> **TASK GOAL**
Please give only the number of lines in the listing below that contain "camera".

> **INFORMATION SUPPLIED**
******
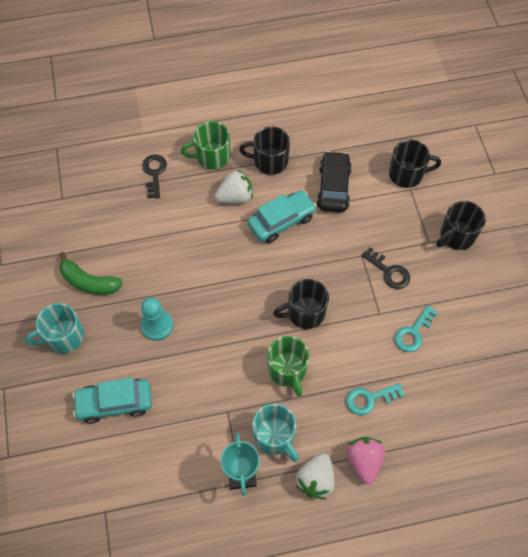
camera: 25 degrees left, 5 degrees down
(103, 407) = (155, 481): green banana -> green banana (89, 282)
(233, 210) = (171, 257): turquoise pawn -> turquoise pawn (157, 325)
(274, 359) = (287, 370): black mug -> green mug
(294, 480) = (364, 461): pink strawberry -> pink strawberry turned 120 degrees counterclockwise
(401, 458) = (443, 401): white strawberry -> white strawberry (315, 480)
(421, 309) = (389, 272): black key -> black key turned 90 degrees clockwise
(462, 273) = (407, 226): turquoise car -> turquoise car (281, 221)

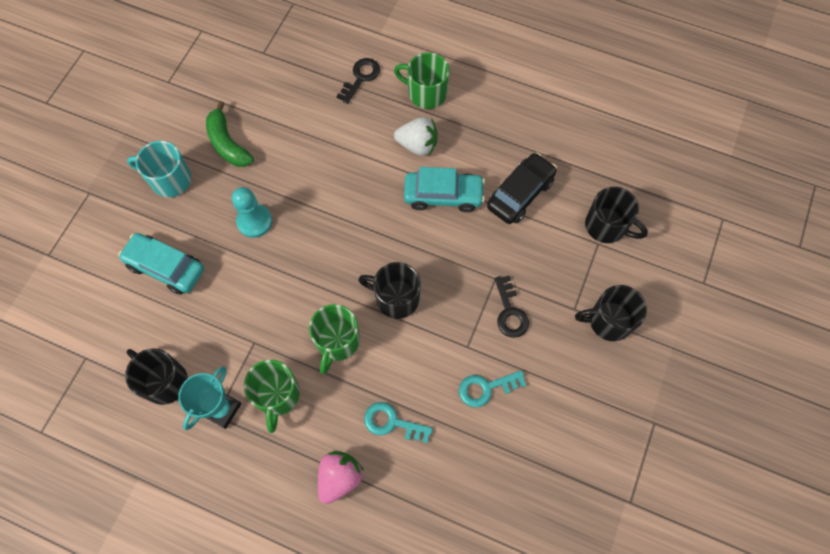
camera: 35 degrees right, 5 degrees up
(269, 161) = (477, 130): black mug -> black mug (164, 381)
(274, 436) = (277, 395): turquoise mug -> green mug
(315, 480) = (282, 462): white strawberry -> none

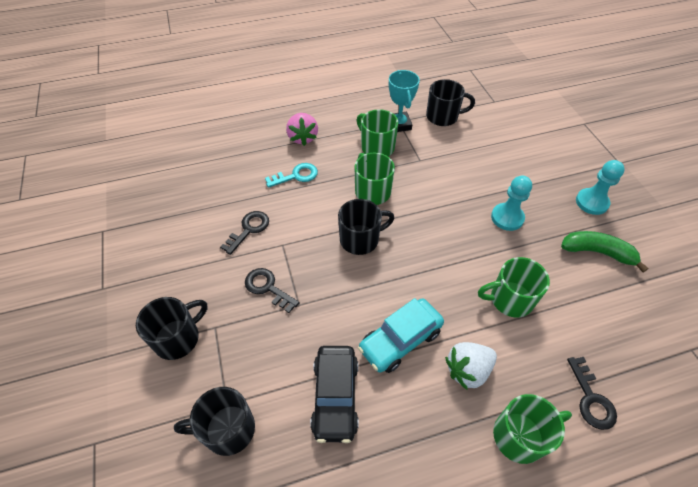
camera: 140 degrees right, 15 degrees down
(166, 267) = (518, 159): turquoise car -> none
(170, 180) = (591, 202): turquoise mug -> turquoise pawn
(335, 163) = (510, 299): none -> green mug
(486, 388) = (249, 229): turquoise key -> black key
******
> **TASK RESPONSE**
3